(Dataset records)
------------------------------

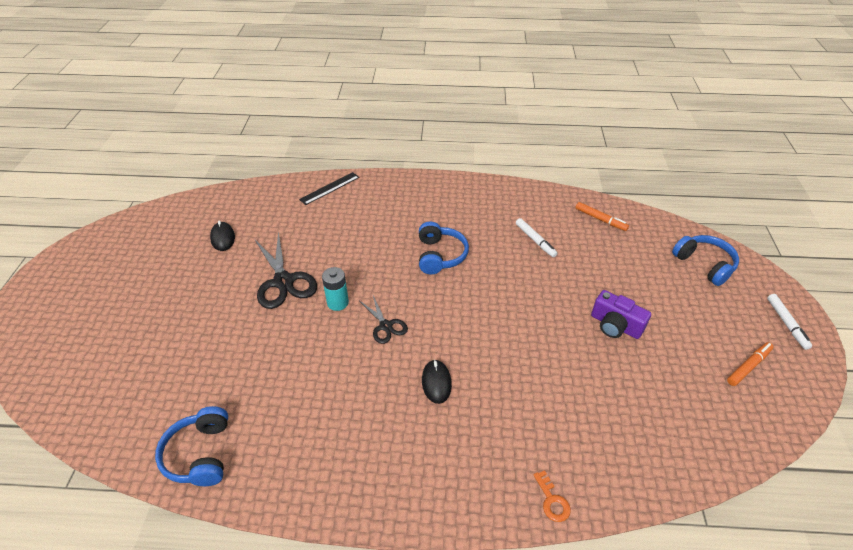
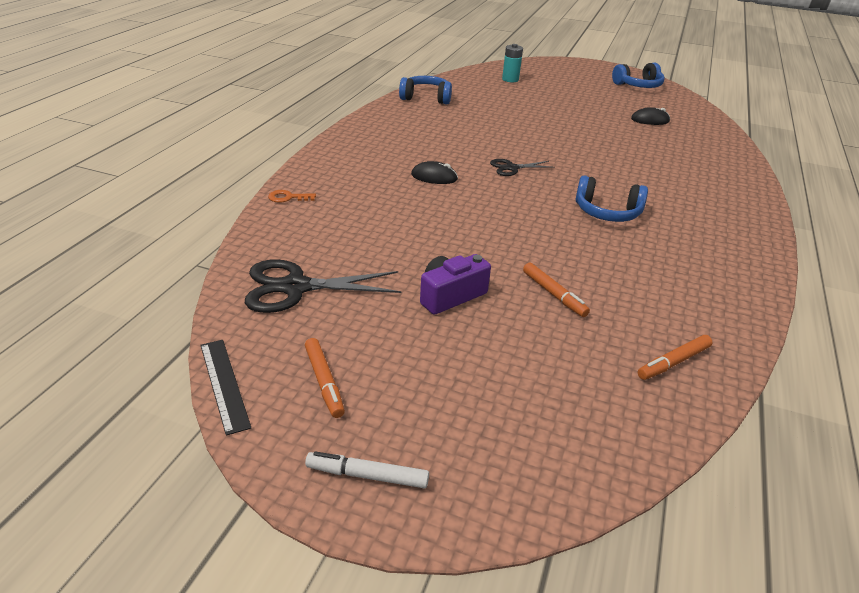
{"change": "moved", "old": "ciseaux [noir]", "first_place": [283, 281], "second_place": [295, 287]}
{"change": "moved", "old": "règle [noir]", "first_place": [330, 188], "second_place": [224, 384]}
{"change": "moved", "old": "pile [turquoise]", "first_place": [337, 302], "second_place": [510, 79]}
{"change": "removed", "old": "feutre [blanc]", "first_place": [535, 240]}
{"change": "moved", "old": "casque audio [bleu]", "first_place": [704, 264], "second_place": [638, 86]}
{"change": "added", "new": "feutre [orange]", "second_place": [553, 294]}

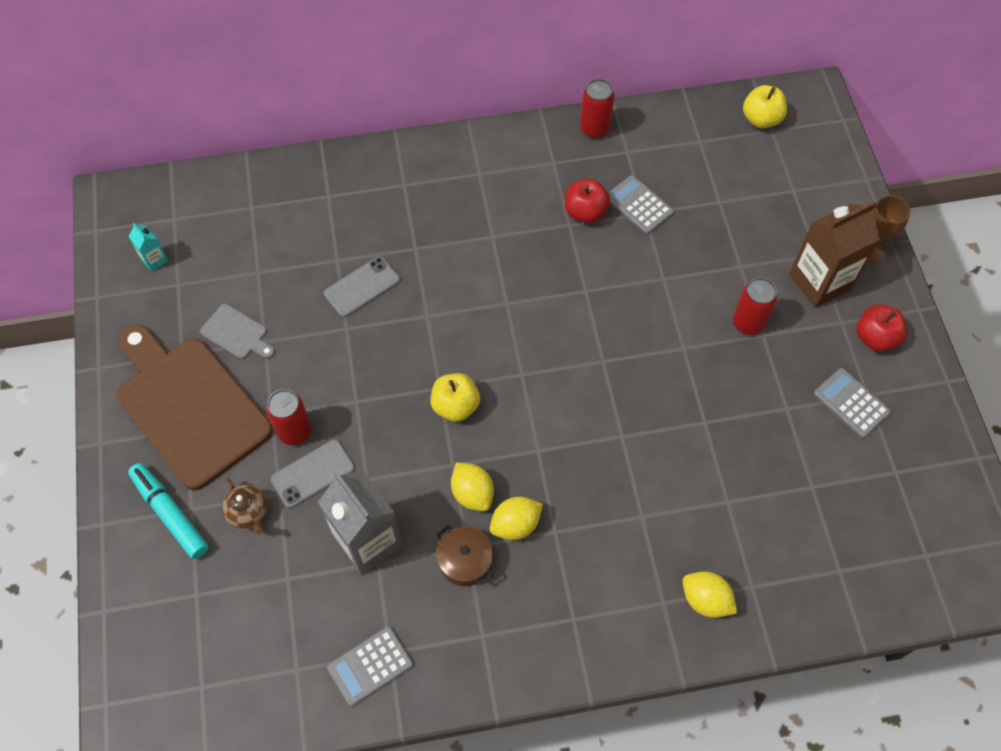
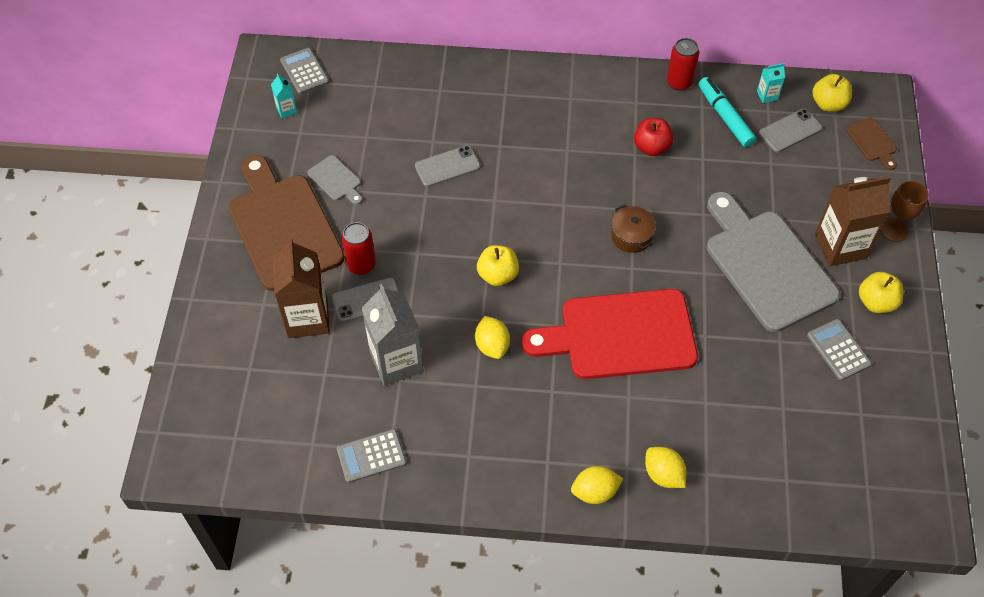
{"change": "moved", "old": "feutre [turquoise]", "first_place": [170, 513], "second_place": [725, 116]}
{"change": "replaced", "old": "théière [marron]", "new": "brique de lait [marron]", "first_place": [249, 513], "second_place": [307, 318]}
{"change": "moved", "old": "marmite [marron]", "first_place": [465, 561], "second_place": [631, 236]}
{"change": "moved", "old": "citron [jaune]", "first_place": [515, 525], "second_place": [595, 492]}
{"change": "moved", "old": "calculatrice [gris]", "first_place": [639, 205], "second_place": [304, 71]}
{"change": "replaced", "old": "canette [rouge]", "new": "planche à découper [gris]", "first_place": [748, 323], "second_place": [766, 265]}
{"change": "recoloured", "old": "pomme [rouge]", "new": "pomme [jaune]", "first_place": [875, 338], "second_place": [876, 302]}
{"change": "added", "new": "planche à découper [rouge]", "second_place": [620, 335]}
{"change": "added", "new": "brique de lait [turquoise]", "second_place": [767, 95]}
{"change": "added", "new": "téléphone [gris]", "second_place": [790, 131]}
{"change": "added", "new": "planche à découper [marron]", "second_place": [872, 141]}

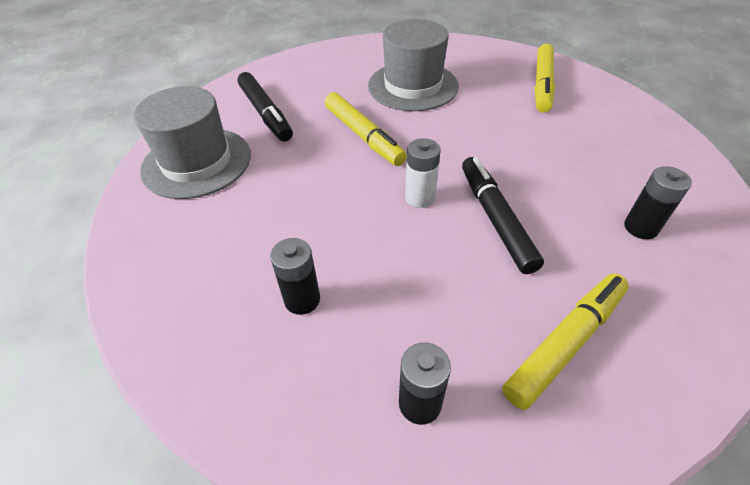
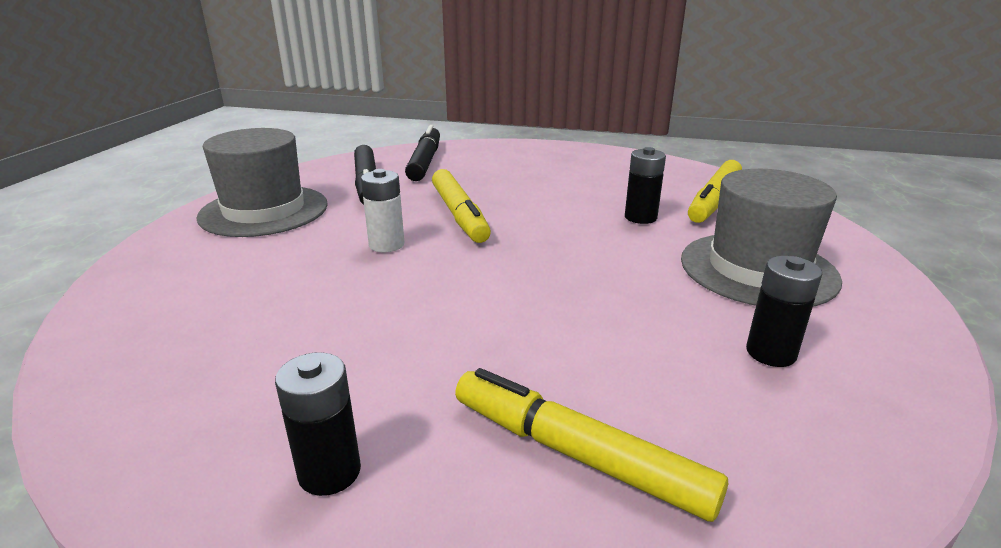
{"change": "moved", "old": "pile [noir]", "first_place": [302, 299], "second_place": [640, 217]}
{"change": "moved", "old": "chapeau [gris]", "first_place": [413, 86], "second_place": [758, 269]}
{"change": "moved", "old": "pile [blanc]", "first_place": [420, 197], "second_place": [386, 245]}
{"change": "moved", "old": "feutre [noir]", "first_place": [496, 219], "second_place": [425, 162]}
{"change": "turned", "old": "feutre [jaune]", "first_place": [565, 343], "second_place": [577, 454], "degrees": -120}

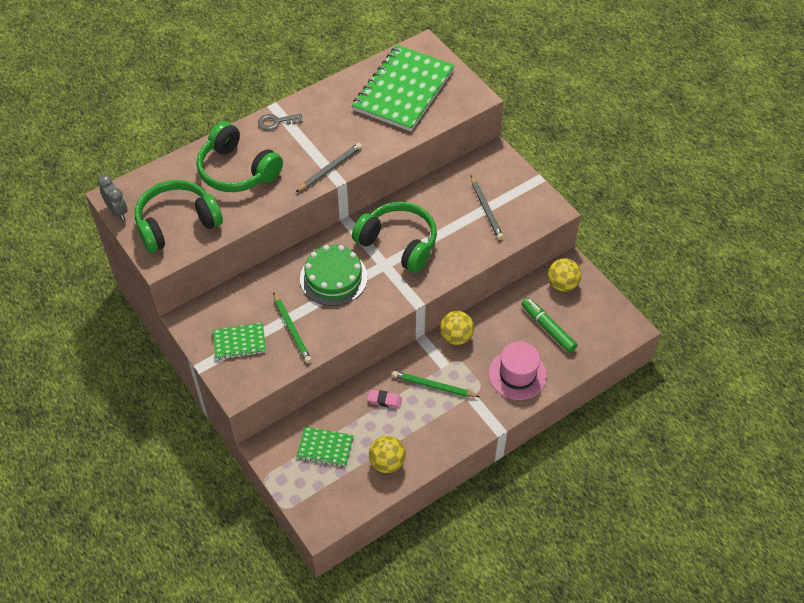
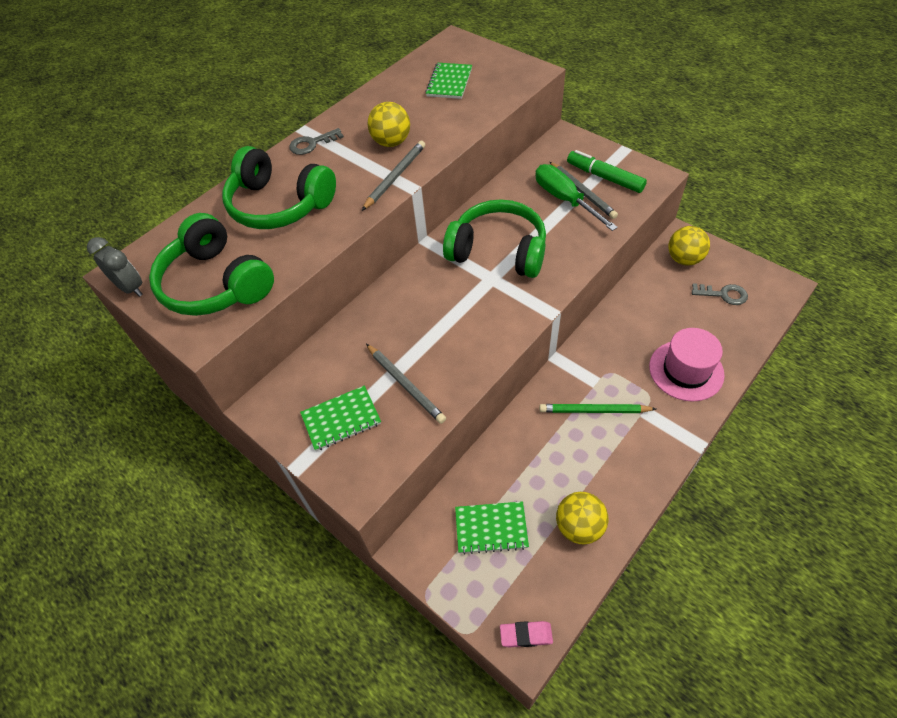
{"change": "turned", "old": "casque audio [vert]", "first_place": [177, 223], "second_place": [216, 283], "degrees": -90}
{"change": "recoloured", "old": "crayon [vert]", "new": "crayon [gris]", "first_place": [292, 329], "second_place": [405, 384]}
{"change": "removed", "old": "gâteau [vert]", "first_place": [333, 278]}
{"change": "resized", "old": "carnet [vert]", "first_place": [403, 90], "second_place": [449, 82], "factor": 0.47}
{"change": "moved", "old": "gomme [rose]", "first_place": [384, 400], "second_place": [526, 635]}
{"change": "moved", "old": "balle [jaune]", "first_place": [456, 337], "second_place": [391, 142]}
{"change": "moved", "old": "feutre [vert]", "first_place": [548, 328], "second_place": [604, 177]}
{"change": "added", "new": "tournevis [vert]", "second_place": [564, 199]}
{"change": "added", "new": "clé [gris]", "second_place": [723, 294]}

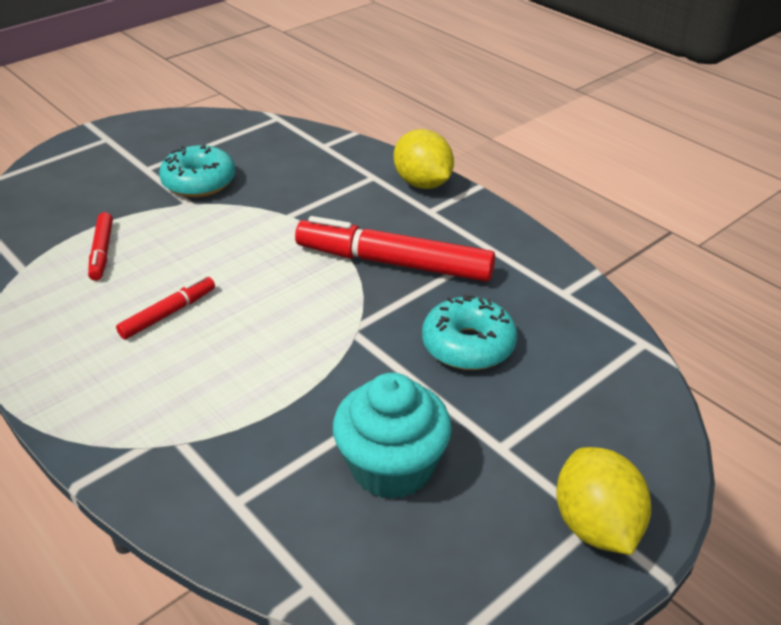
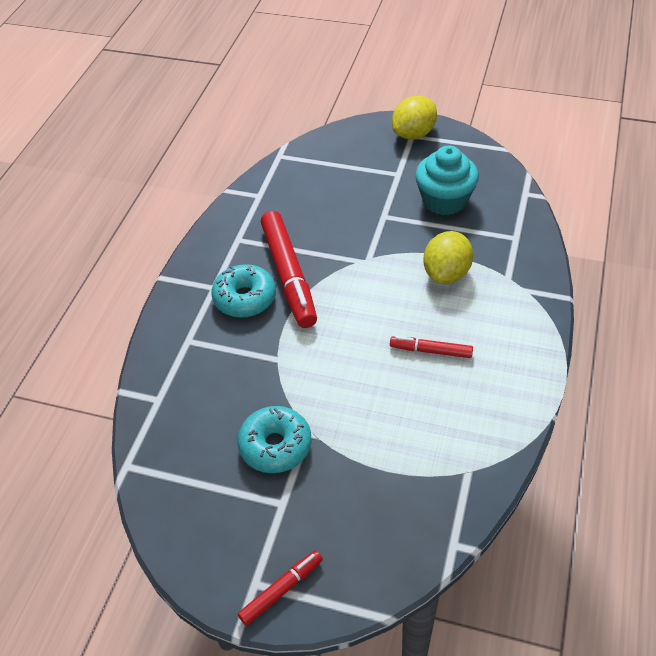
{"change": "moved", "old": "feutre [rouge]", "first_place": [102, 252], "second_place": [281, 590]}
{"change": "moved", "old": "citron [jaune]", "first_place": [422, 183], "second_place": [446, 274]}
{"change": "moved", "old": "beignet [turquoise]", "first_place": [468, 345], "second_place": [245, 298]}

------------------------------

* BRIEF
If an entry holds a picture, skip the picture and print the rest of the data exactly.

* RESPONSE
{"change": "moved", "old": "ciseaux [noir]", "first_place": [283, 281], "second_place": [295, 287]}
{"change": "moved", "old": "règle [noir]", "first_place": [330, 188], "second_place": [224, 384]}
{"change": "moved", "old": "pile [turquoise]", "first_place": [337, 302], "second_place": [510, 79]}
{"change": "removed", "old": "feutre [blanc]", "first_place": [535, 240]}
{"change": "moved", "old": "casque audio [bleu]", "first_place": [704, 264], "second_place": [638, 86]}
{"change": "added", "new": "feutre [orange]", "second_place": [553, 294]}

{"change": "moved", "old": "feutre [turquoise]", "first_place": [170, 513], "second_place": [725, 116]}
{"change": "replaced", "old": "théière [marron]", "new": "brique de lait [marron]", "first_place": [249, 513], "second_place": [307, 318]}
{"change": "moved", "old": "marmite [marron]", "first_place": [465, 561], "second_place": [631, 236]}
{"change": "moved", "old": "citron [jaune]", "first_place": [515, 525], "second_place": [595, 492]}
{"change": "moved", "old": "calculatrice [gris]", "first_place": [639, 205], "second_place": [304, 71]}
{"change": "replaced", "old": "canette [rouge]", "new": "planche à découper [gris]", "first_place": [748, 323], "second_place": [766, 265]}
{"change": "recoloured", "old": "pomme [rouge]", "new": "pomme [jaune]", "first_place": [875, 338], "second_place": [876, 302]}
{"change": "added", "new": "planche à découper [rouge]", "second_place": [620, 335]}
{"change": "added", "new": "brique de lait [turquoise]", "second_place": [767, 95]}
{"change": "added", "new": "téléphone [gris]", "second_place": [790, 131]}
{"change": "added", "new": "planche à découper [marron]", "second_place": [872, 141]}

{"change": "moved", "old": "pile [noir]", "first_place": [302, 299], "second_place": [640, 217]}
{"change": "moved", "old": "chapeau [gris]", "first_place": [413, 86], "second_place": [758, 269]}
{"change": "moved", "old": "pile [blanc]", "first_place": [420, 197], "second_place": [386, 245]}
{"change": "moved", "old": "feutre [noir]", "first_place": [496, 219], "second_place": [425, 162]}
{"change": "turned", "old": "feutre [jaune]", "first_place": [565, 343], "second_place": [577, 454], "degrees": -120}

{"change": "turned", "old": "casque audio [vert]", "first_place": [177, 223], "second_place": [216, 283], "degrees": -90}
{"change": "recoloured", "old": "crayon [vert]", "new": "crayon [gris]", "first_place": [292, 329], "second_place": [405, 384]}
{"change": "removed", "old": "gâteau [vert]", "first_place": [333, 278]}
{"change": "resized", "old": "carnet [vert]", "first_place": [403, 90], "second_place": [449, 82], "factor": 0.47}
{"change": "moved", "old": "gomme [rose]", "first_place": [384, 400], "second_place": [526, 635]}
{"change": "moved", "old": "balle [jaune]", "first_place": [456, 337], "second_place": [391, 142]}
{"change": "moved", "old": "feutre [vert]", "first_place": [548, 328], "second_place": [604, 177]}
{"change": "added", "new": "tournevis [vert]", "second_place": [564, 199]}
{"change": "added", "new": "clé [gris]", "second_place": [723, 294]}

{"change": "moved", "old": "feutre [rouge]", "first_place": [102, 252], "second_place": [281, 590]}
{"change": "moved", "old": "citron [jaune]", "first_place": [422, 183], "second_place": [446, 274]}
{"change": "moved", "old": "beignet [turquoise]", "first_place": [468, 345], "second_place": [245, 298]}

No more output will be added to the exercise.